Given data:
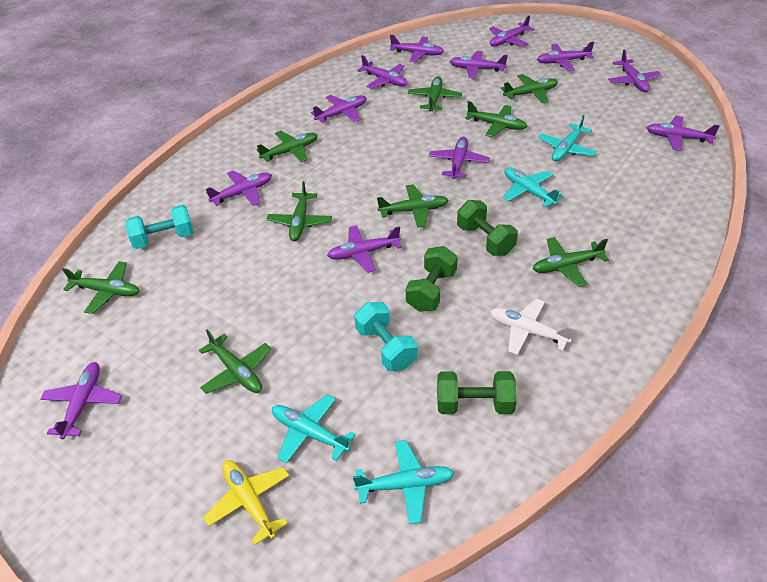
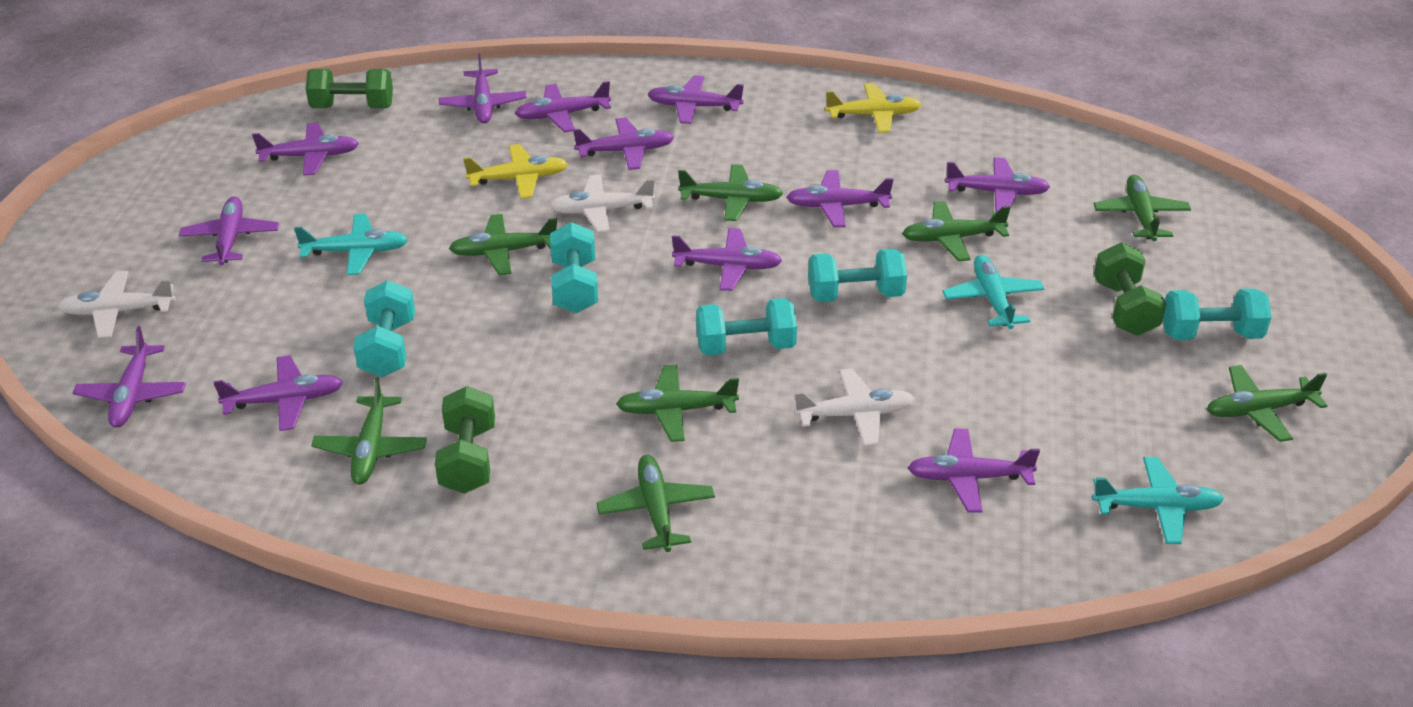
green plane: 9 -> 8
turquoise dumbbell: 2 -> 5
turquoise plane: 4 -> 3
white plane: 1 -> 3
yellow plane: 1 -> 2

--

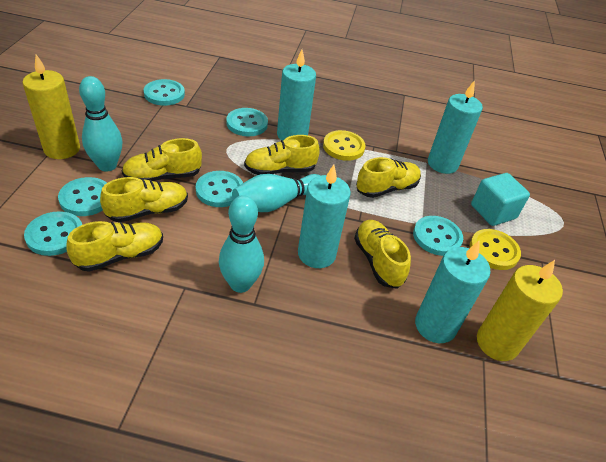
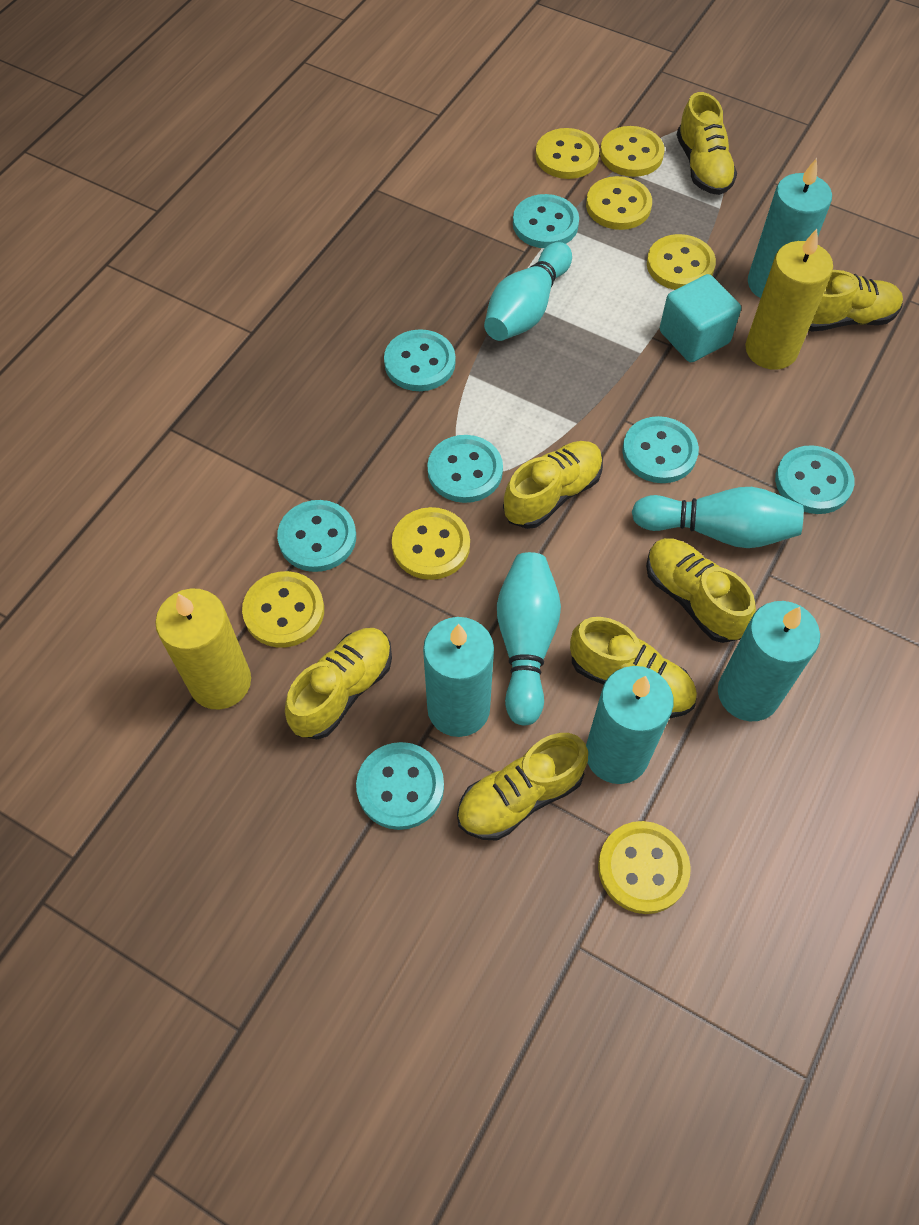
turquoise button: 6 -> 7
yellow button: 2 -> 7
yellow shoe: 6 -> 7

---

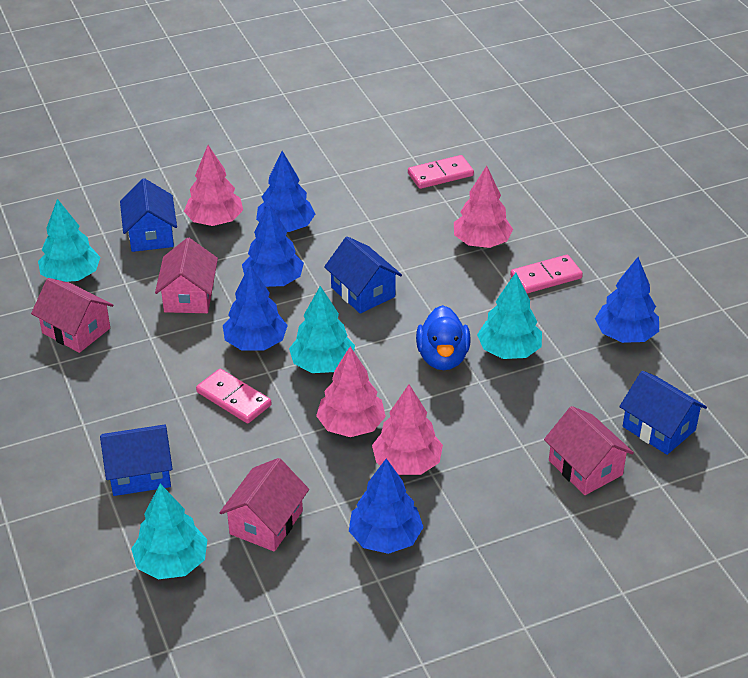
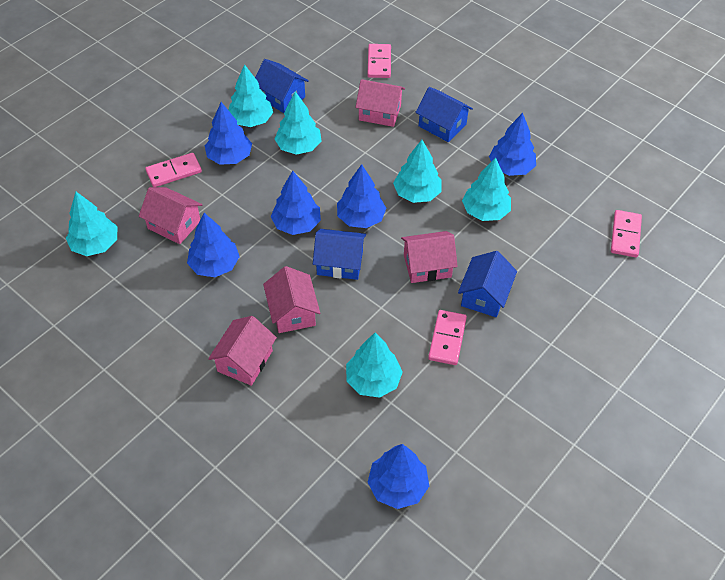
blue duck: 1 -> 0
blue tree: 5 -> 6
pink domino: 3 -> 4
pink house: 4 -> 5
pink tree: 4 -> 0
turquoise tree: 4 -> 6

Work order: Once each line with "button" in the entries is counted, state the total and nothing else.

Written solution: 2